Colored object listings:
_ _ _ _

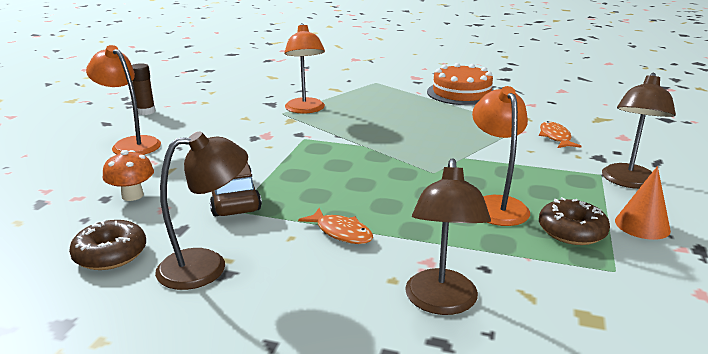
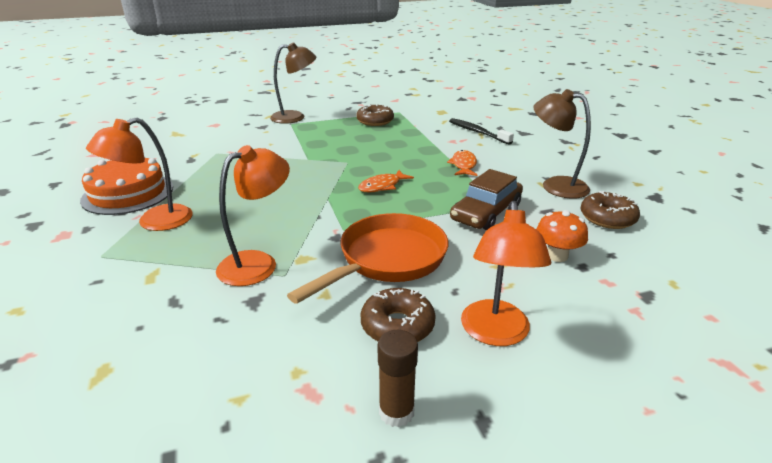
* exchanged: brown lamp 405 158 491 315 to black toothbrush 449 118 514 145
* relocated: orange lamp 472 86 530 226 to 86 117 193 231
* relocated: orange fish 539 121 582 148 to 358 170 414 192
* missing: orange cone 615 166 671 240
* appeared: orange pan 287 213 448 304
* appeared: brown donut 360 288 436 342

_ _ _ _

Assignment: The finished copy should match the data above word for word and contain no pictures.

Exercise solution:
* exchanged: brown lamp 405 158 491 315 to black toothbrush 449 118 514 145
* relocated: orange lamp 472 86 530 226 to 86 117 193 231
* relocated: orange fish 539 121 582 148 to 358 170 414 192
* missing: orange cone 615 166 671 240
* appeared: orange pan 287 213 448 304
* appeared: brown donut 360 288 436 342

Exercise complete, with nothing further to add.